◆ **Records for the task**
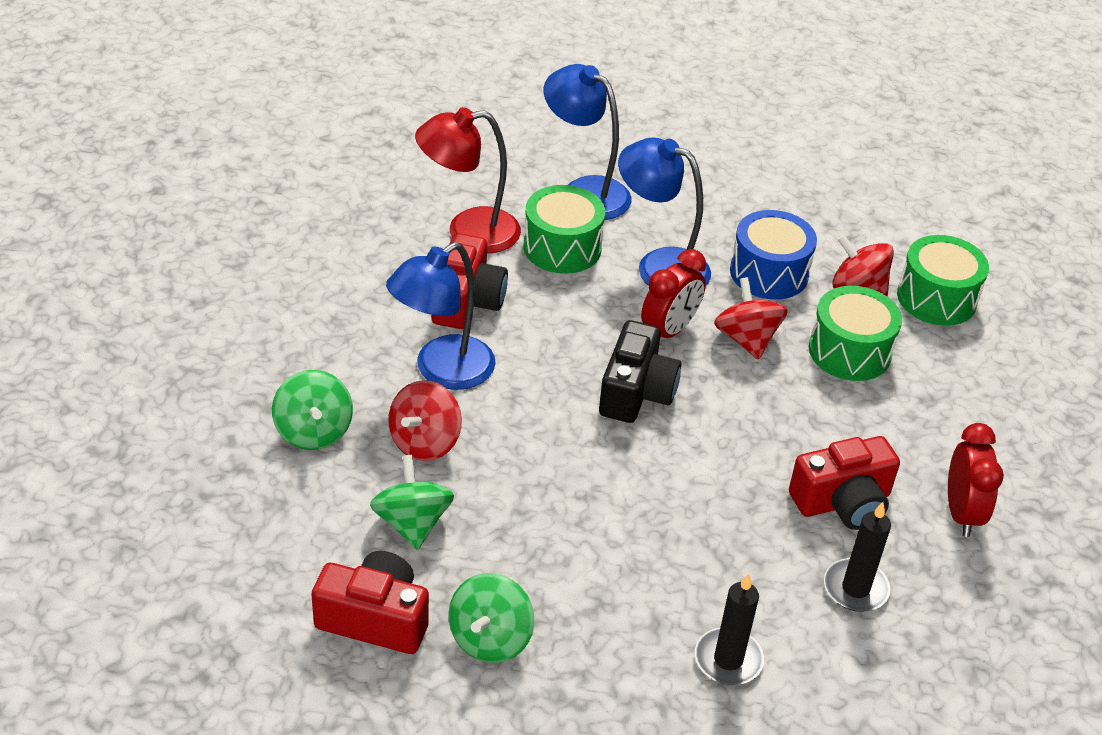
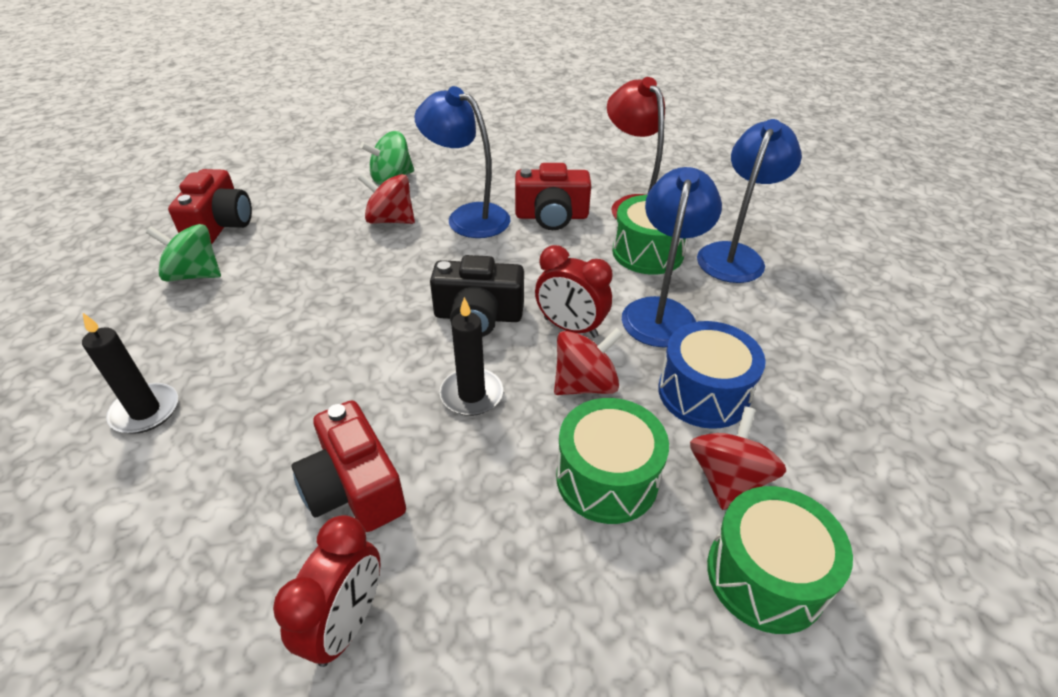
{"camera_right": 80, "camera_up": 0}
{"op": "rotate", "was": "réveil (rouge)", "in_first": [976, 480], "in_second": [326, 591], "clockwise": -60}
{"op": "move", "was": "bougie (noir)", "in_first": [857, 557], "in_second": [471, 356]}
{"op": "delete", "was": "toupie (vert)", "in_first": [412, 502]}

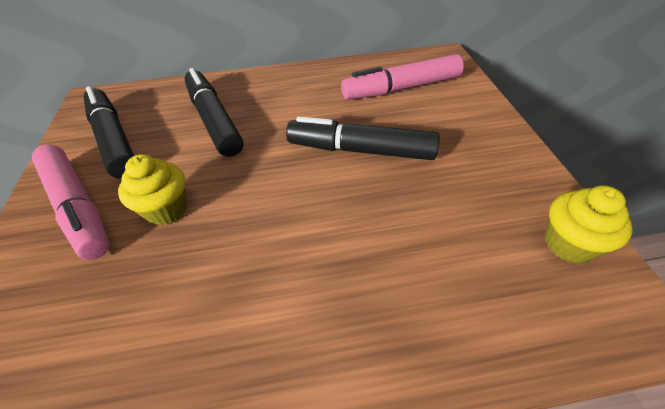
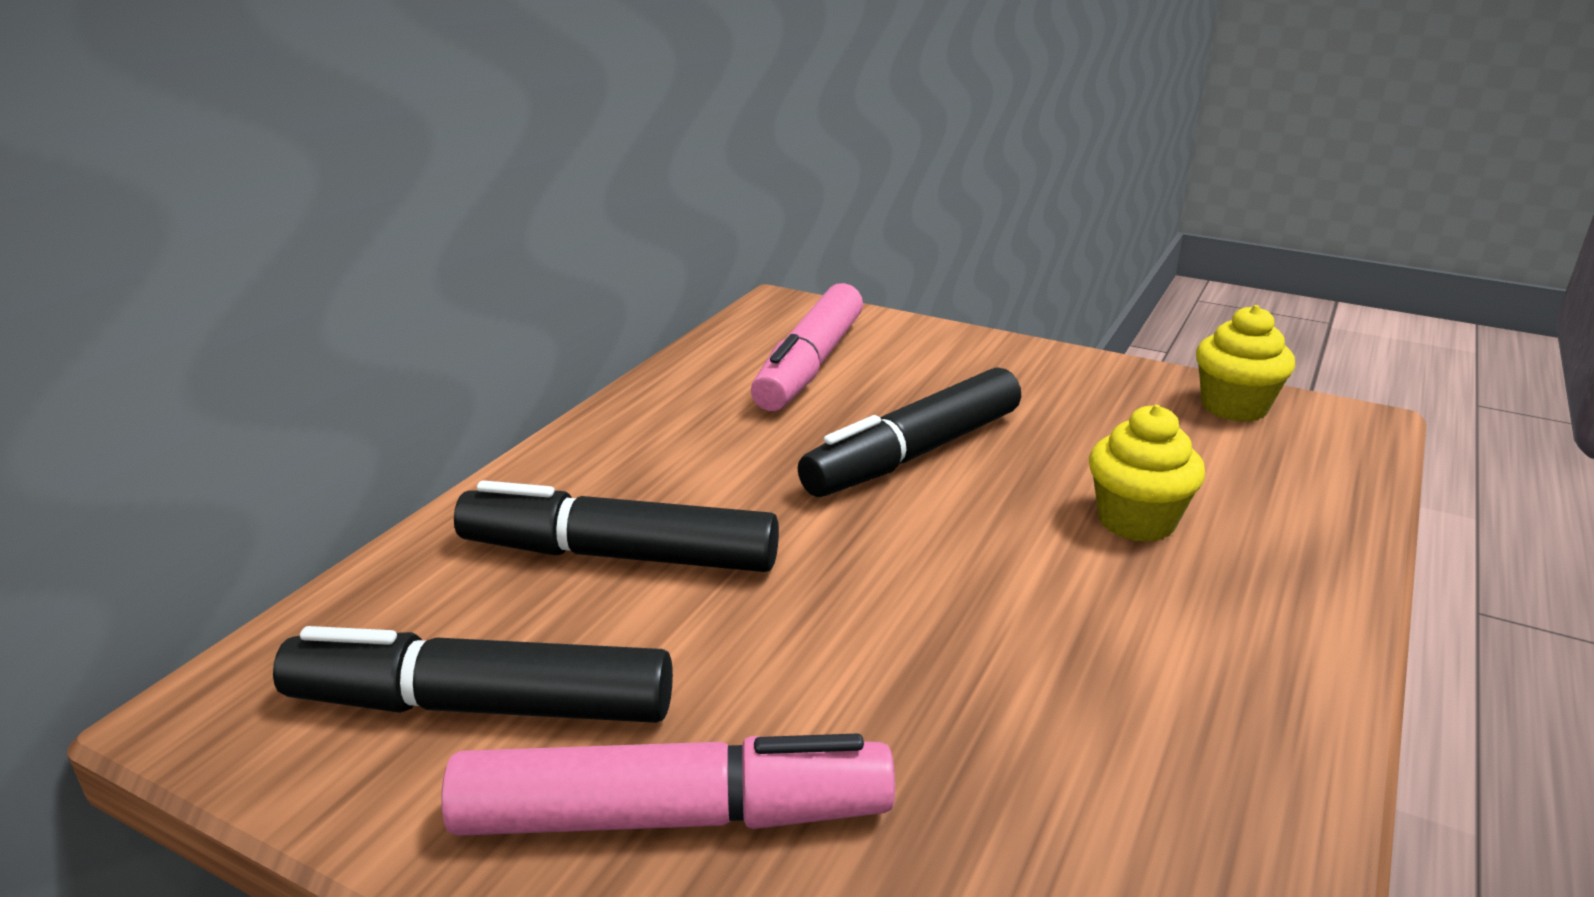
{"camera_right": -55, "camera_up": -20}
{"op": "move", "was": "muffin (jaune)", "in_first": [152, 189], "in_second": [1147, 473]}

◆ **Aim of the task**
Would you please set down the listing above exactly, minus its images?

◆ **Expected output**
{"camera_right": 80, "camera_up": 0}
{"op": "rotate", "was": "réveil (rouge)", "in_first": [976, 480], "in_second": [326, 591], "clockwise": -60}
{"op": "move", "was": "bougie (noir)", "in_first": [857, 557], "in_second": [471, 356]}
{"op": "delete", "was": "toupie (vert)", "in_first": [412, 502]}

{"camera_right": -55, "camera_up": -20}
{"op": "move", "was": "muffin (jaune)", "in_first": [152, 189], "in_second": [1147, 473]}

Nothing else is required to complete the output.